**PROMPT:**
Look through the material that follows and show every line with the string "having".

**EXTRACTED INFORMATION:**
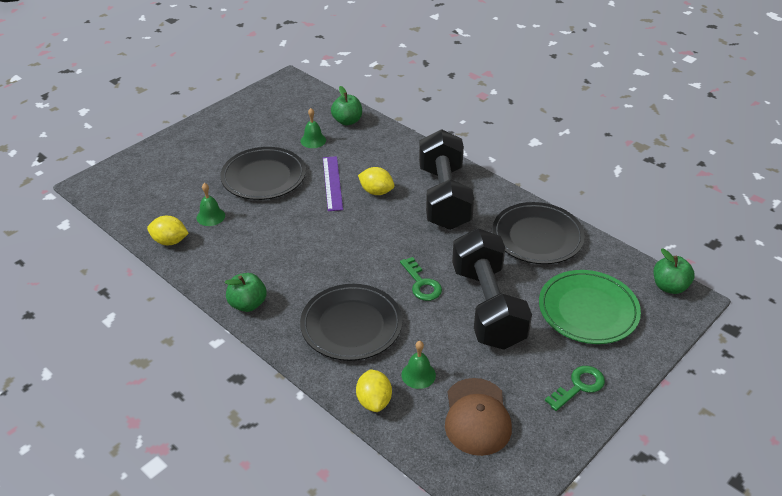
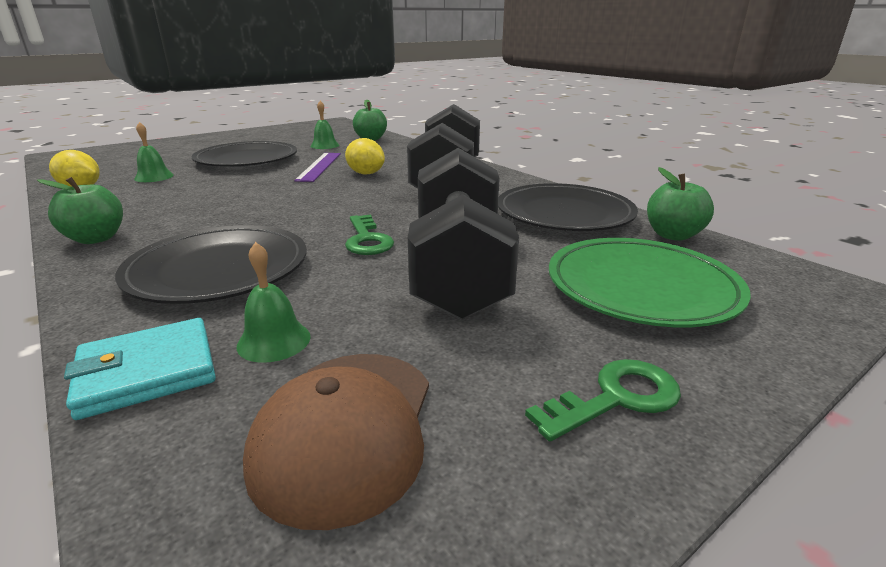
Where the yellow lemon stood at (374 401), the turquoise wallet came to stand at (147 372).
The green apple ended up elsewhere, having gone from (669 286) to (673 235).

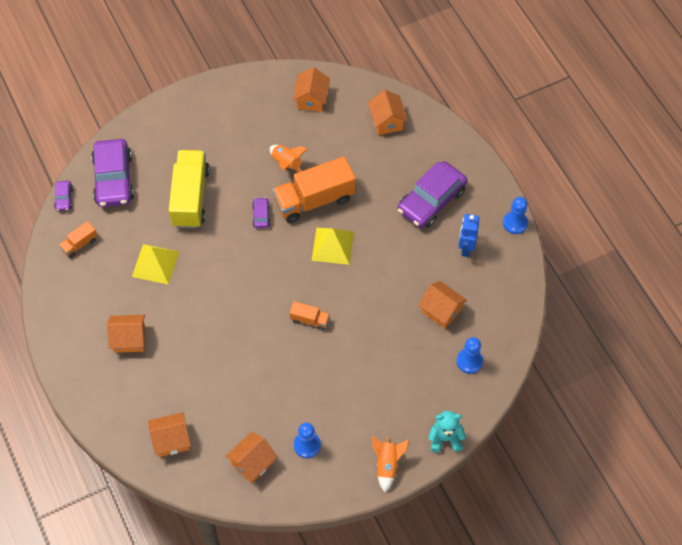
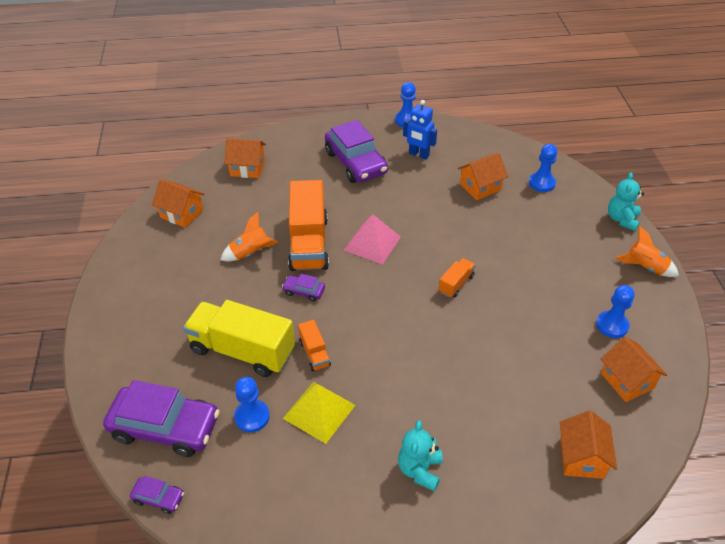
The second view gained the blue pawn at (252 417).
The orange truck ended up elsewhere, having gone from (79 244) to (314 353).
What was the yellow pyramid at (332 245) turned into the pink pyramid at (372 243).
Where the orange house stood at (129 339), the turquoise teddy bear came to stand at (419 470).

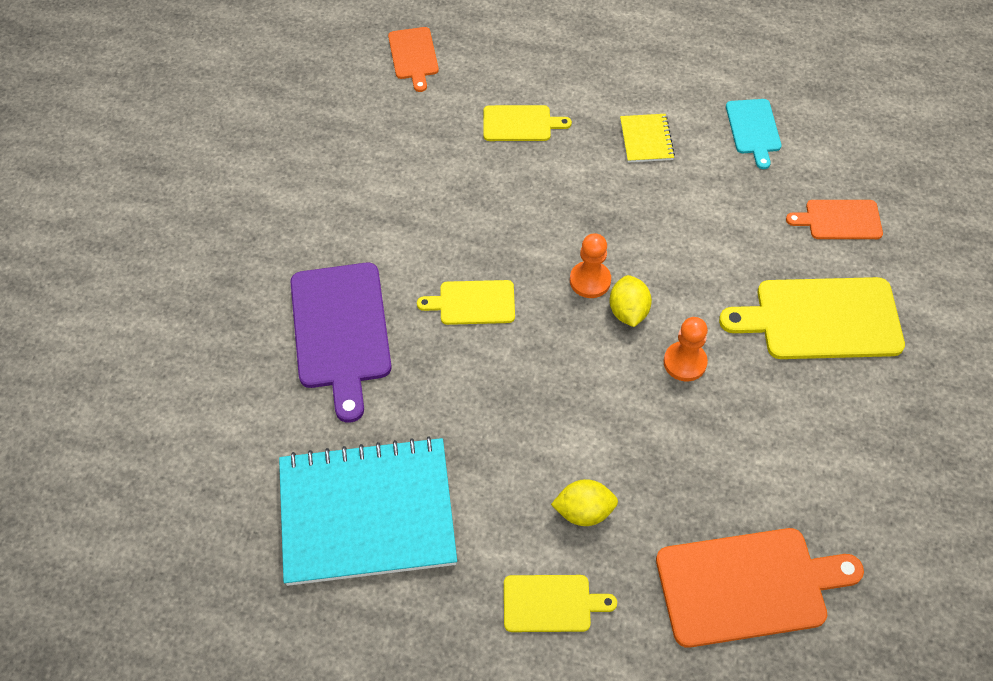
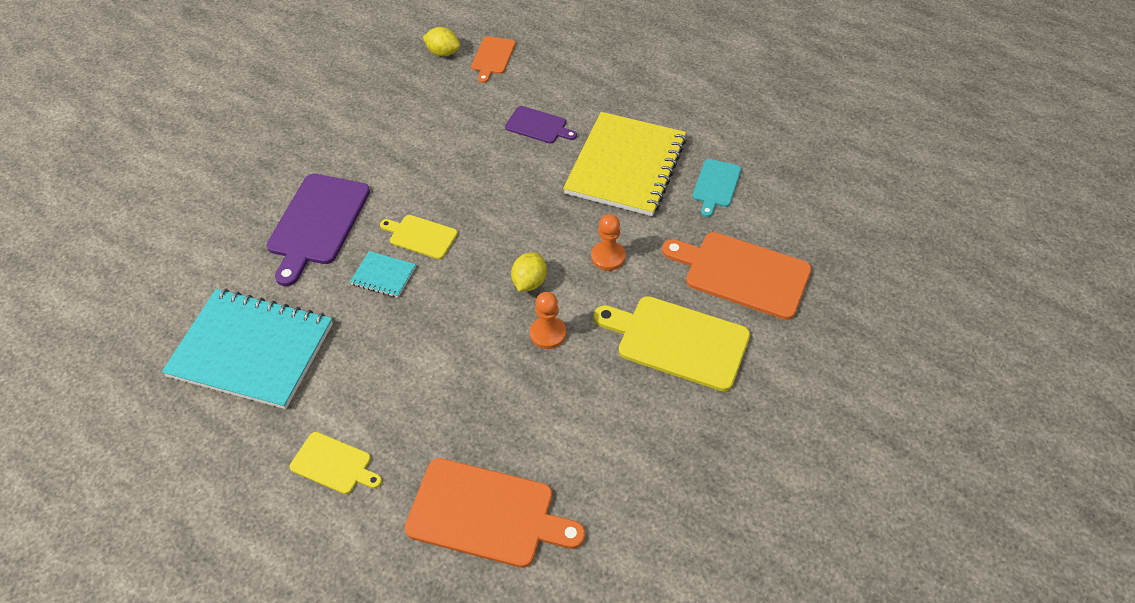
The second view gained the turquoise notebook at (383 275).
The yellow lemon ended up elsewhere, having gone from (583 511) to (443 53).
What was the yellow cutting board at (520 124) turned into the purple cutting board at (538 126).
The size of the yellow notebook at (646 139) changed by a factor of 2.38.
The orange pawn ended up elsewhere, having gone from (590 281) to (608 257).
The size of the orange cutting board at (839 220) changed by a factor of 1.81.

**TASK RESULT:**
The green apple ended up elsewhere, having gone from (669 286) to (673 235).
The orange truck ended up elsewhere, having gone from (79 244) to (314 353).
The yellow lemon ended up elsewhere, having gone from (583 511) to (443 53).
The orange pawn ended up elsewhere, having gone from (590 281) to (608 257).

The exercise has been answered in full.